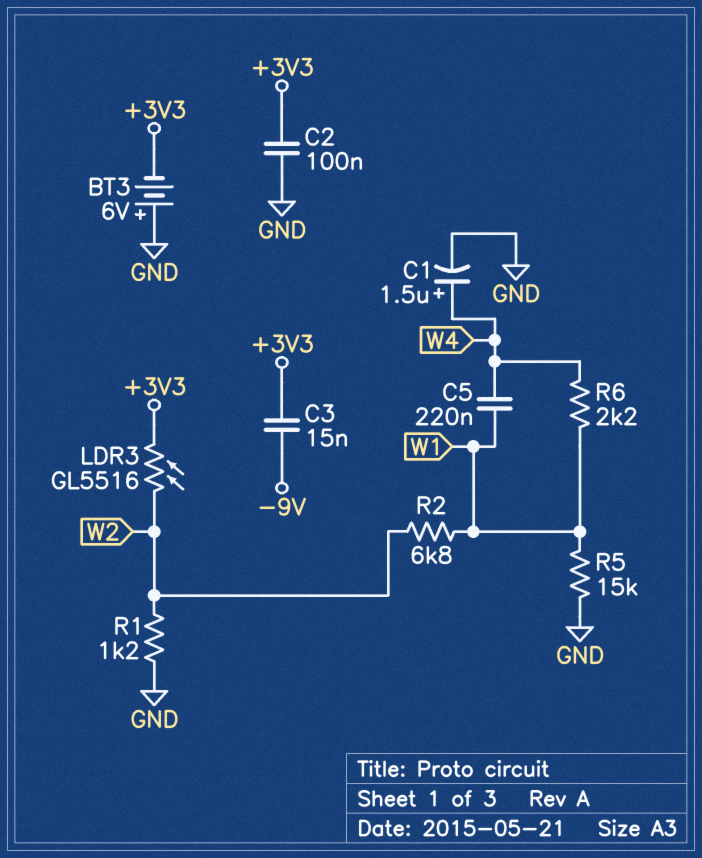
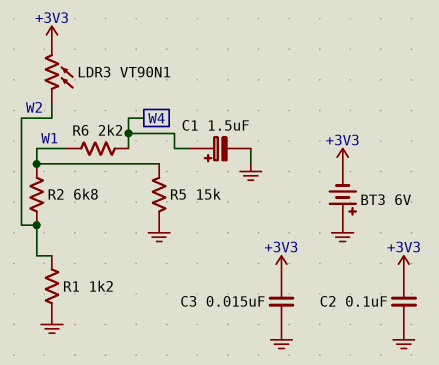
C3: 15nF (+3V3, -9V) -> 15nF (+3V3, GND)
C5: 220nF (W1, W4) -> none
LDR3: GL5516 (+3V3, W2) -> VT90N1 (+3V3, W2)

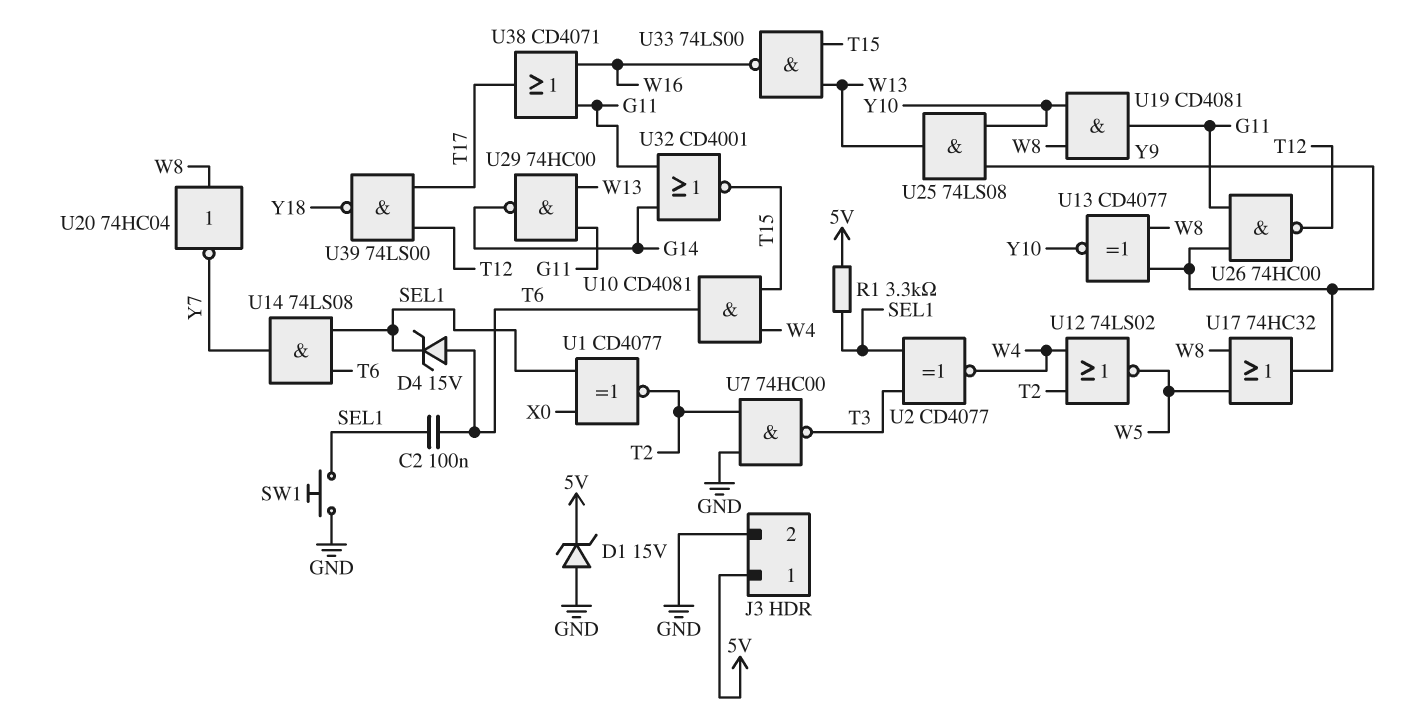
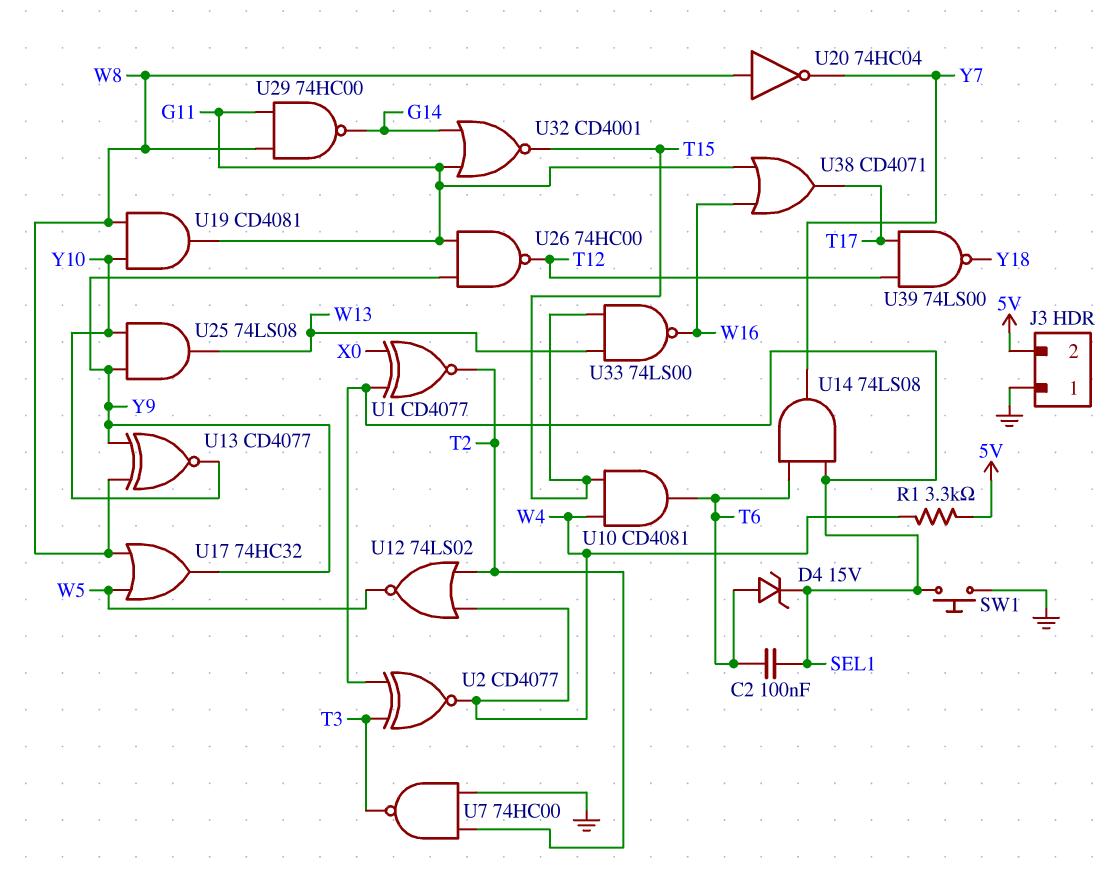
D1: zener 15V (A GND, K 5V) -> none
J3 pin 1: 5V -> GND
J3 pin 2: GND -> 5V
R1: 3.3k (5V, SEL1) -> 3.3k (5V, W4)
U29: NAND 74HC00 (in G11, in W13, out G14) -> NAND 74HC00 (in G11, in W8, out G14)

___

Find the word "none" in the material, then list each line that holds it.

*Answer space:*
C5: 220nF (W1, W4) -> none
D1: zener 15V (A GND, K 5V) -> none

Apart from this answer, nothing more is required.